[What needs to be done]
All of the data must be output exactly, with every picture left out.

[Scene difference descriptions]
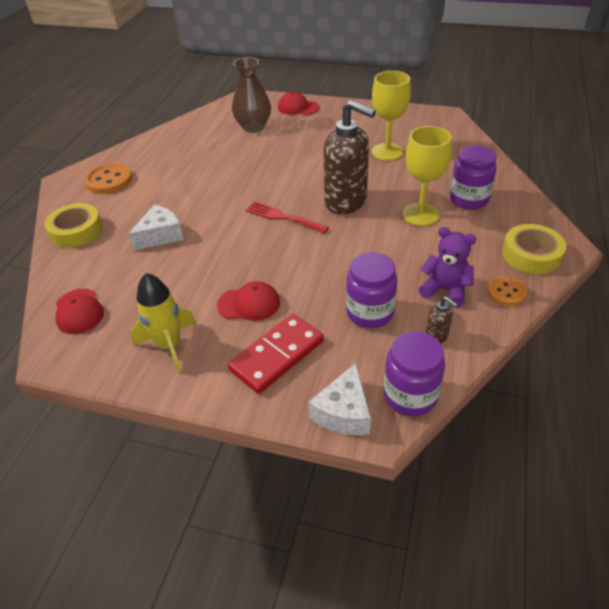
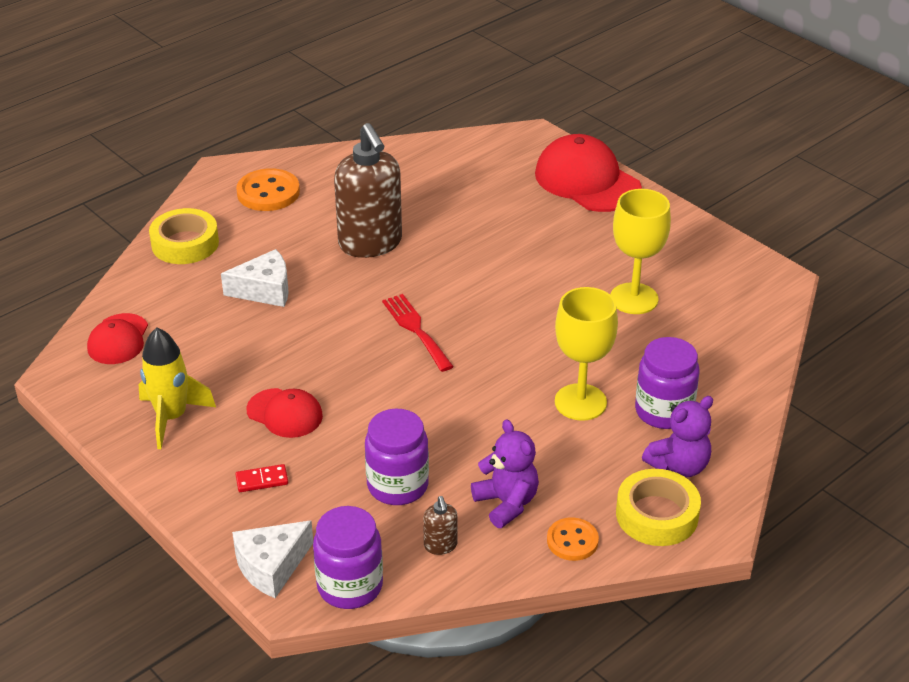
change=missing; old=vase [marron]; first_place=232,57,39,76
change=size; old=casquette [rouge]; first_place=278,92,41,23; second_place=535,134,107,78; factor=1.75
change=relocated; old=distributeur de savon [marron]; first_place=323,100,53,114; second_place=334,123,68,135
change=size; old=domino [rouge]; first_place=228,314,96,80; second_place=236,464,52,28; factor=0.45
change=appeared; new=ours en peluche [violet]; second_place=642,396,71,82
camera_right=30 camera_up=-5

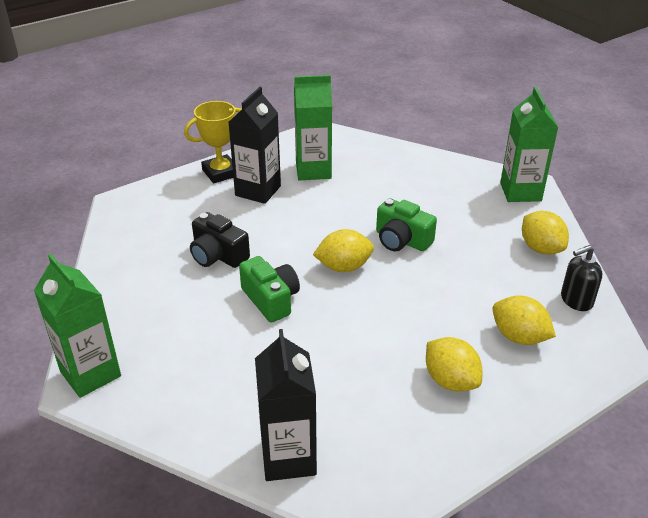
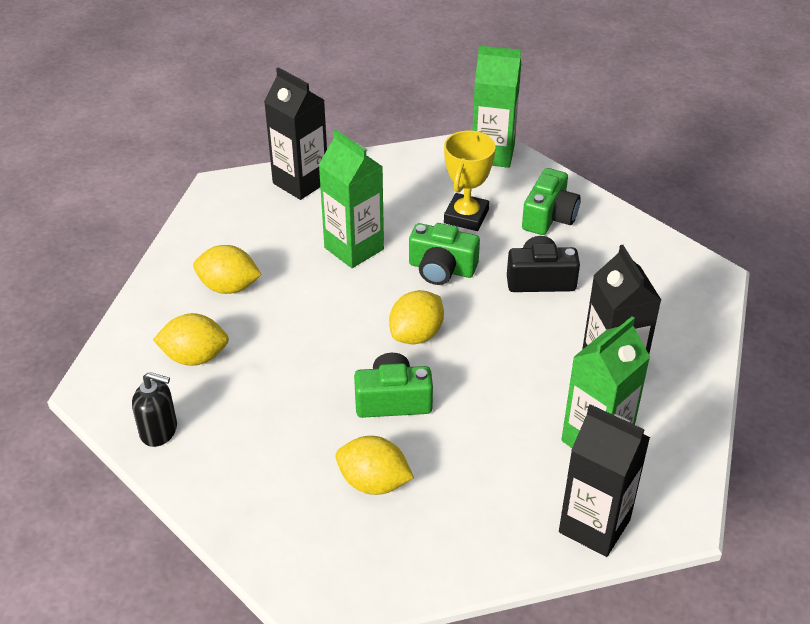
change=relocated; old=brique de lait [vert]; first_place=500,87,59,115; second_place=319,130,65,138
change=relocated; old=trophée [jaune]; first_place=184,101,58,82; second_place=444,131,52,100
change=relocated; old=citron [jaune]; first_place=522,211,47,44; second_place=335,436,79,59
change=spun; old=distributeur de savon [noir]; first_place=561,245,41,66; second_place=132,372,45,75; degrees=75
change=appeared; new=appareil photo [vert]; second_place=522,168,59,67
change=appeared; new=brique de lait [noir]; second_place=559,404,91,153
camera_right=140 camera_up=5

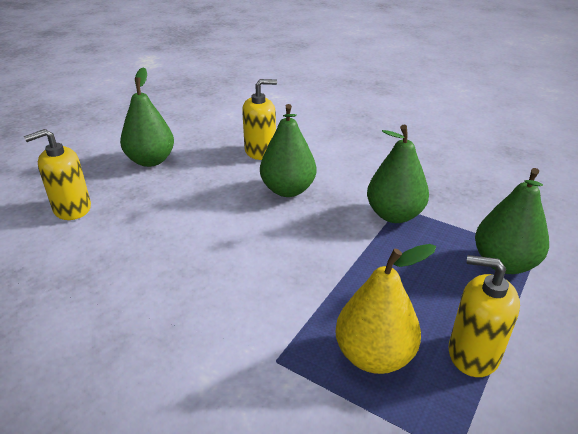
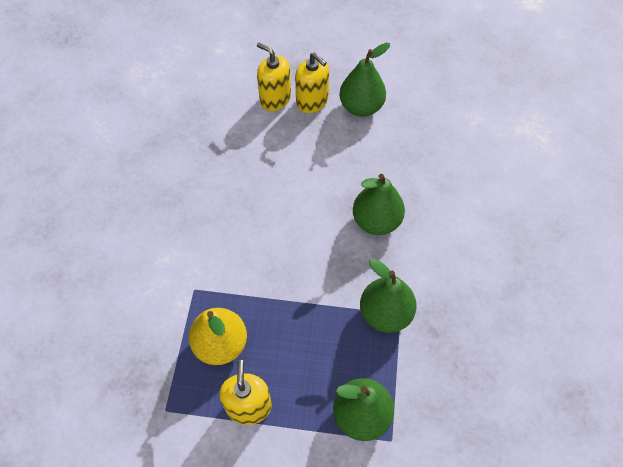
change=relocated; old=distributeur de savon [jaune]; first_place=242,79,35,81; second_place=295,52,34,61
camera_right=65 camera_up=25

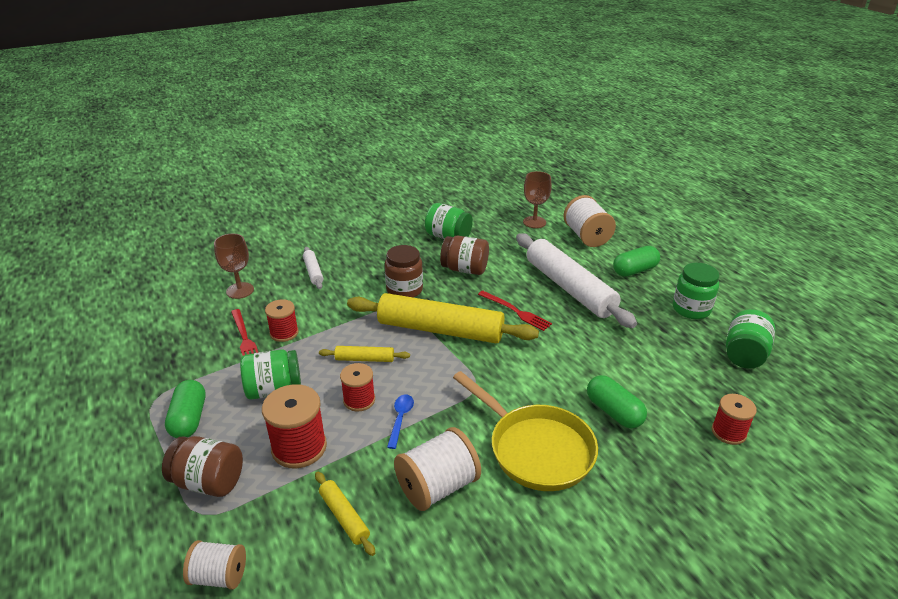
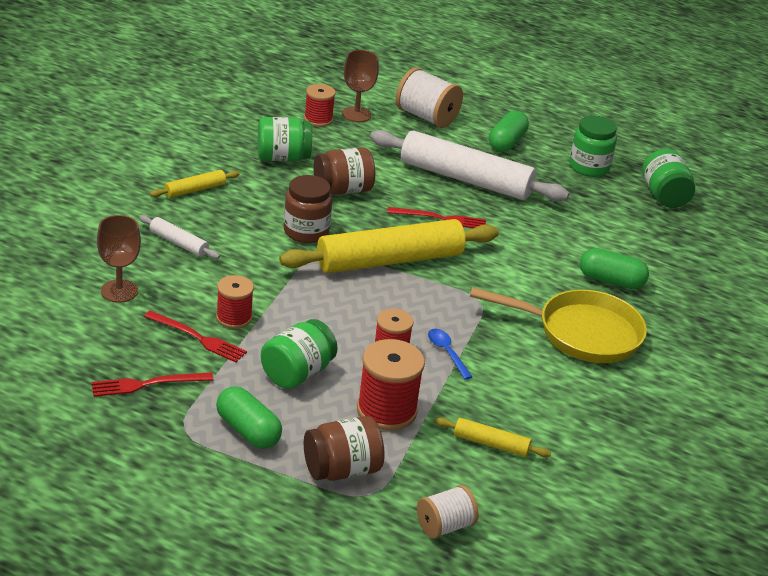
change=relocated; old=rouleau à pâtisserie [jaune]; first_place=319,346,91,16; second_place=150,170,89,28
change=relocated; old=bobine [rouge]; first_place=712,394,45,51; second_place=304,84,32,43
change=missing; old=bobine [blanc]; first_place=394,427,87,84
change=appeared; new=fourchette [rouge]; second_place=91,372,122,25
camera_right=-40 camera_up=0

[Result]
change=missing; old=vase [marron]; first_place=232,57,39,76
change=size; old=casquette [rouge]; first_place=278,92,41,23; second_place=535,134,107,78; factor=1.75
change=relocated; old=distributeur de savon [marron]; first_place=323,100,53,114; second_place=334,123,68,135
change=size; old=domino [rouge]; first_place=228,314,96,80; second_place=236,464,52,28; factor=0.45
change=appeared; new=ours en peluche [violet]; second_place=642,396,71,82
camera_right=30 camera_up=-5

change=relocated; old=brique de lait [vert]; first_place=500,87,59,115; second_place=319,130,65,138
change=relocated; old=trophée [jaune]; first_place=184,101,58,82; second_place=444,131,52,100
change=relocated; old=citron [jaune]; first_place=522,211,47,44; second_place=335,436,79,59
change=spun; old=distributeur de savon [noir]; first_place=561,245,41,66; second_place=132,372,45,75; degrees=75
change=appeared; new=appareil photo [vert]; second_place=522,168,59,67
change=appeared; new=brique de lait [noir]; second_place=559,404,91,153
camera_right=140 camera_up=5

change=relocated; old=distributeur de savon [jaune]; first_place=242,79,35,81; second_place=295,52,34,61
camera_right=65 camera_up=25

change=relocated; old=rouleau à pâtisserie [jaune]; first_place=319,346,91,16; second_place=150,170,89,28
change=relocated; old=bobine [rouge]; first_place=712,394,45,51; second_place=304,84,32,43
change=missing; old=bobine [blanc]; first_place=394,427,87,84
change=appeared; new=fourchette [rouge]; second_place=91,372,122,25
camera_right=-40 camera_up=0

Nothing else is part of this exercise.